**TASK BRIEF**
Output exactly, in the material below, the lines from the one with "R2: 1.1k (+12V, N1) -> none" through the one with "R7: 680k (GND, N1) -> none". Omit all pictures.

**DATA PROVIDED**
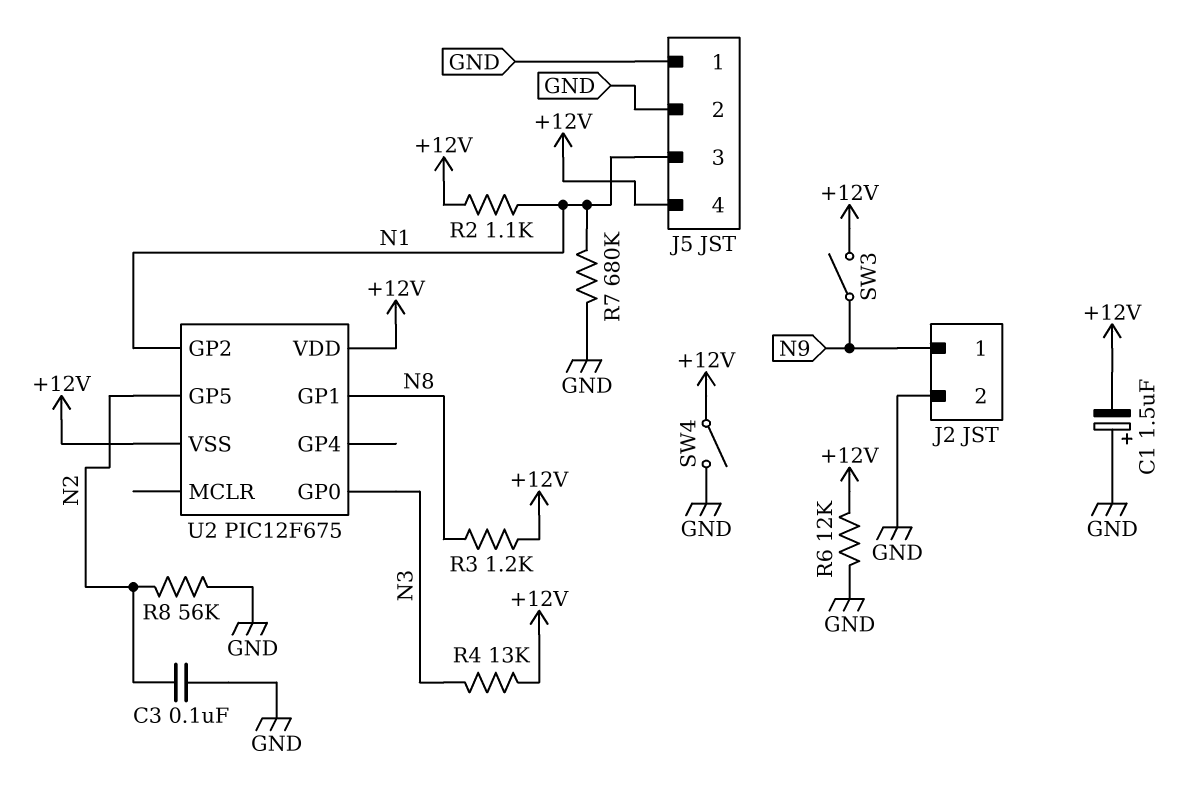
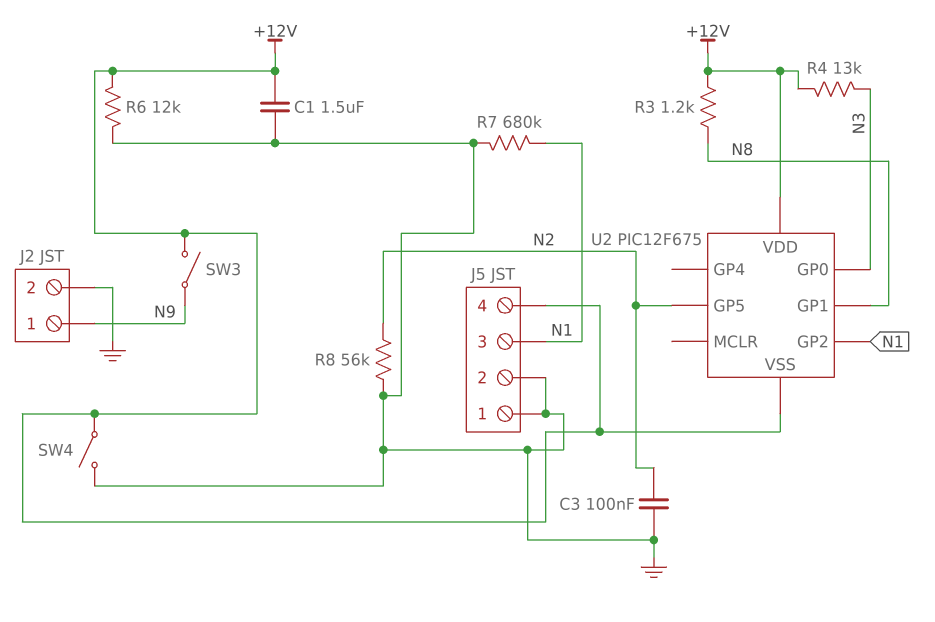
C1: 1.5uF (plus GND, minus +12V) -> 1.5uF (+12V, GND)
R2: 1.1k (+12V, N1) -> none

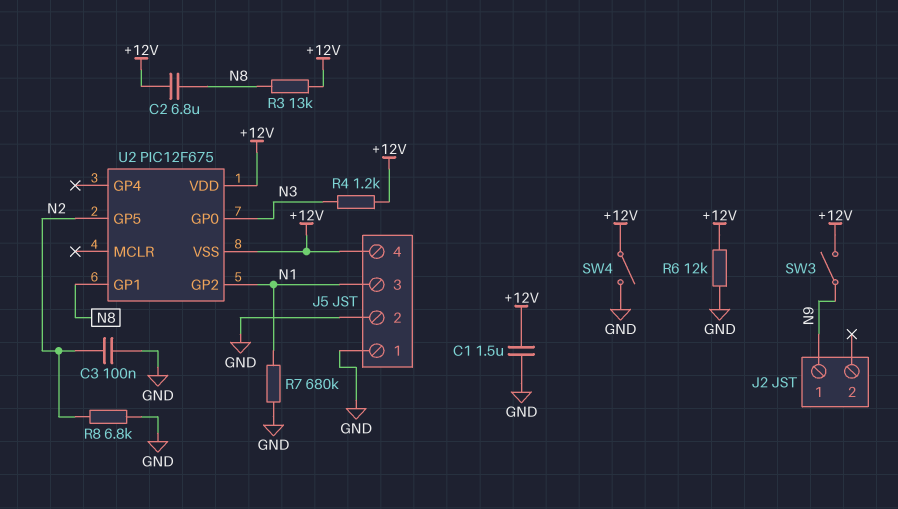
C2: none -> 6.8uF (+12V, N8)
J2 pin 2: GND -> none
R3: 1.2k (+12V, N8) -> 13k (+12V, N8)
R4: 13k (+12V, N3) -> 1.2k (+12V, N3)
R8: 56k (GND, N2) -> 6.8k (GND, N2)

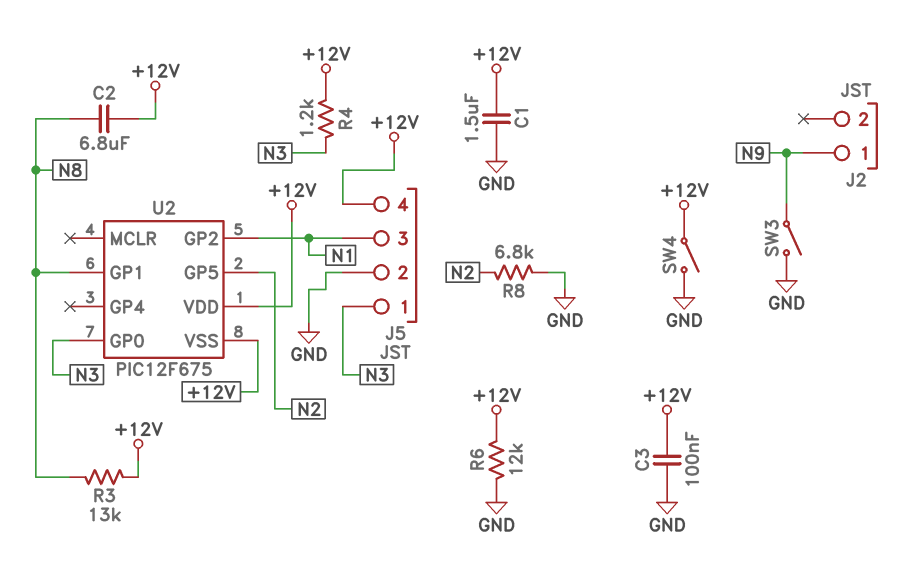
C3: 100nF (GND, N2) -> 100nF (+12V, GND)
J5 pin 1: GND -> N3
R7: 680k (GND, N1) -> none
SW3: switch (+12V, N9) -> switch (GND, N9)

==

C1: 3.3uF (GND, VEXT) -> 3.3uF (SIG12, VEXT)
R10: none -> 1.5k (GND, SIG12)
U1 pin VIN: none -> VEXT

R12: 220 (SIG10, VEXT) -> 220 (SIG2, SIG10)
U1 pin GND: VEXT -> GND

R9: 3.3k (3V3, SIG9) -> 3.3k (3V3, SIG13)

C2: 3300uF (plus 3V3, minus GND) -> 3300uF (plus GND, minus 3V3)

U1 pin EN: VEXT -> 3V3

**RESULT FOR THIS EXERCISE**
R2: 1.1k (+12V, N1) -> none

C2: none -> 6.8uF (+12V, N8)
J2 pin 2: GND -> none
R3: 1.2k (+12V, N8) -> 13k (+12V, N8)
R4: 13k (+12V, N3) -> 1.2k (+12V, N3)
R8: 56k (GND, N2) -> 6.8k (GND, N2)

C3: 100nF (GND, N2) -> 100nF (+12V, GND)
J5 pin 1: GND -> N3
R7: 680k (GND, N1) -> none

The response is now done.